#### [DATASET CONTENT]
=== Section Start ===

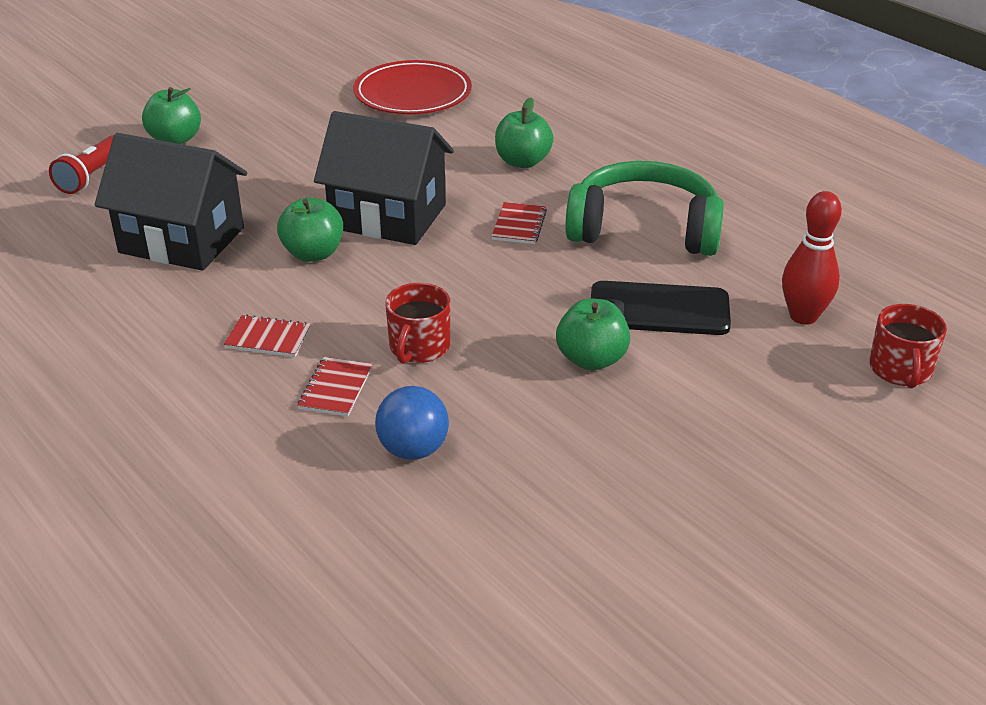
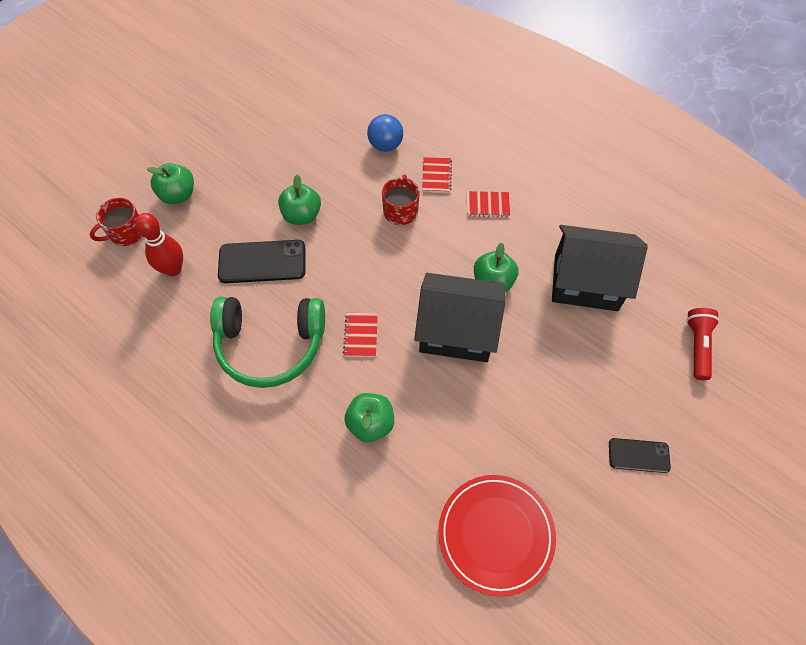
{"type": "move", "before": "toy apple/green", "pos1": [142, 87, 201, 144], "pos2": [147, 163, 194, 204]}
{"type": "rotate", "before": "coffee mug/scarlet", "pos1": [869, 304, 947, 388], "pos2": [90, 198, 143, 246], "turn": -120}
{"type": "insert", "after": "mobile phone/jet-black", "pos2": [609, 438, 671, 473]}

=== Section End ===

#### [WHAT YOU ARE ASKED TO DO]
Look through the material and copy each line that has "before".

#### [TASK SOLUTION]
{"type": "move", "before": "toy apple/green", "pos1": [142, 87, 201, 144], "pos2": [147, 163, 194, 204]}
{"type": "rotate", "before": "coffee mug/scarlet", "pos1": [869, 304, 947, 388], "pos2": [90, 198, 143, 246], "turn": -120}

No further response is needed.